Pictures aside, print all of the data below exactly as written.

Information shown -
-*-*-
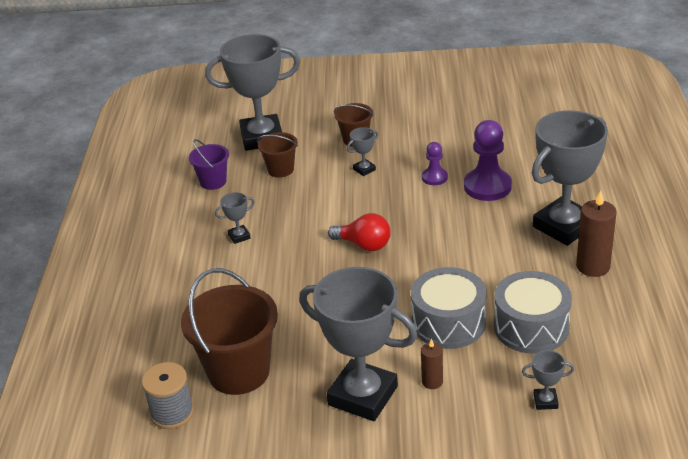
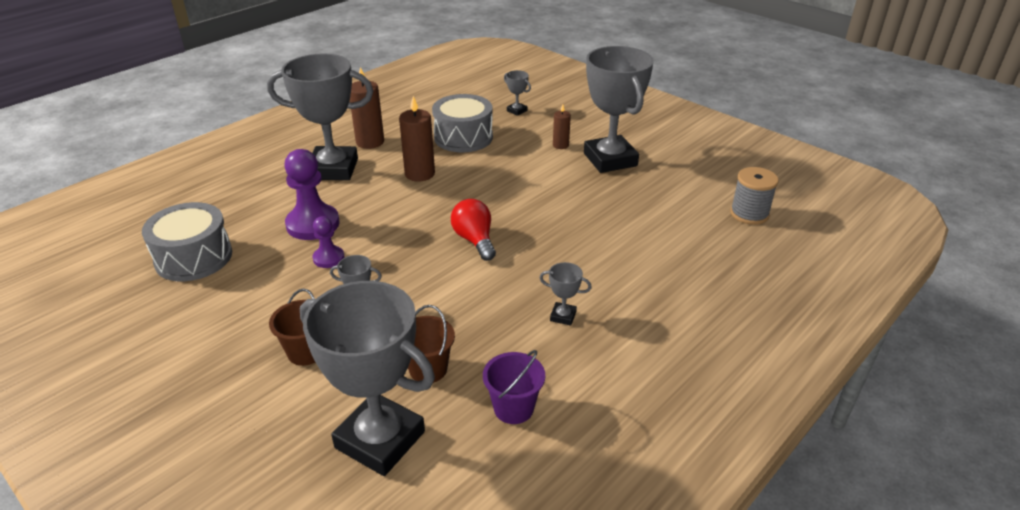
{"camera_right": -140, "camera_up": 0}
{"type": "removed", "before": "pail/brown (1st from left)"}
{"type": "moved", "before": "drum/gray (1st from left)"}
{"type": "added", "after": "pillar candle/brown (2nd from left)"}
-*-*-
Response box -
{"camera_right": -140, "camera_up": 0}
{"type": "removed", "before": "pail/brown (1st from left)"}
{"type": "moved", "before": "drum/gray (1st from left)"}
{"type": "added", "after": "pillar candle/brown (2nd from left)"}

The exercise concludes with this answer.